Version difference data

BEGIN

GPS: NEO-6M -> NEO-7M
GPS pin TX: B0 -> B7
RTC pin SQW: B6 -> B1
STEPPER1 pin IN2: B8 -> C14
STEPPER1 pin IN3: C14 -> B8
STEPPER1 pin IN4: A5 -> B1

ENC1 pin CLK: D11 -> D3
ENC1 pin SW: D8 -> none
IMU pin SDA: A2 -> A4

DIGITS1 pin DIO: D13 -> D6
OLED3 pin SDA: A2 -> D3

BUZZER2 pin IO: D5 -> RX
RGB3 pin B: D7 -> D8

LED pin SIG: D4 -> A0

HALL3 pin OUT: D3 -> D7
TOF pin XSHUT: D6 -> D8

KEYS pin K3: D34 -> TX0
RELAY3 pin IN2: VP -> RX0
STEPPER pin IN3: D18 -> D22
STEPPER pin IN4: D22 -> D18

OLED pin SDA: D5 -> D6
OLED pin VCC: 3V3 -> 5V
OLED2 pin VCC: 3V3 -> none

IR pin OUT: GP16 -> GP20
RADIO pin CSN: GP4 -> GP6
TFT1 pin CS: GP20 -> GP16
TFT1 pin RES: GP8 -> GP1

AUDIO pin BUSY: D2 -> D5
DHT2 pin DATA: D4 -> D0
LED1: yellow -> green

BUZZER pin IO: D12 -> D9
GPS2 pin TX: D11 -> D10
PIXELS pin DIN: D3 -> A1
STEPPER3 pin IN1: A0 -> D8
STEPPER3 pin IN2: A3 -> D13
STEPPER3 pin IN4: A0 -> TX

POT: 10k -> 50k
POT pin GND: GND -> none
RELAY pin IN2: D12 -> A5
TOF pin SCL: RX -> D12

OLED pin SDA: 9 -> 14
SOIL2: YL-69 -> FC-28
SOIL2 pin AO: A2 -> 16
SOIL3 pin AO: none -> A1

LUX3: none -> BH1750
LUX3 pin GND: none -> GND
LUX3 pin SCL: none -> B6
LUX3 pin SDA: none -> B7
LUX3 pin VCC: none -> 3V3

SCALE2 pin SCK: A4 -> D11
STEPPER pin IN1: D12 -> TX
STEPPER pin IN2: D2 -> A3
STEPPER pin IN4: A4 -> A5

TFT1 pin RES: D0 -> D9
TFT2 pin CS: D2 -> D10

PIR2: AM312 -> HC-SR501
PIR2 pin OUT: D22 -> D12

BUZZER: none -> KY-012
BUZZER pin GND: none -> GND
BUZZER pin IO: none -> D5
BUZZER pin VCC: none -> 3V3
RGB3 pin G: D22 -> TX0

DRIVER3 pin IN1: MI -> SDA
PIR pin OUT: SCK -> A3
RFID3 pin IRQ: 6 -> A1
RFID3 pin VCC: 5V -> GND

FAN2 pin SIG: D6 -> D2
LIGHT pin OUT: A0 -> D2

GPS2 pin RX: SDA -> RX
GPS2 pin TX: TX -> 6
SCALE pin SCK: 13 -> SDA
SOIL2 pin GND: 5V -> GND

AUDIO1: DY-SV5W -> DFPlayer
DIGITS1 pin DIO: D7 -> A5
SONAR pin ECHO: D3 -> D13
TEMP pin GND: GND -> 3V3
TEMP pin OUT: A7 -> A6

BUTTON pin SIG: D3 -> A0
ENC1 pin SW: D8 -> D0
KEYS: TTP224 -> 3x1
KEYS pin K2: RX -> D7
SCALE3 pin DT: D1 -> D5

END

» **ACTION ITEM**
Pick out the lines above that hold the string "TEMP" and show them.

» **ANSWER TO THIS PROBLEM**
TEMP pin GND: GND -> 3V3
TEMP pin OUT: A7 -> A6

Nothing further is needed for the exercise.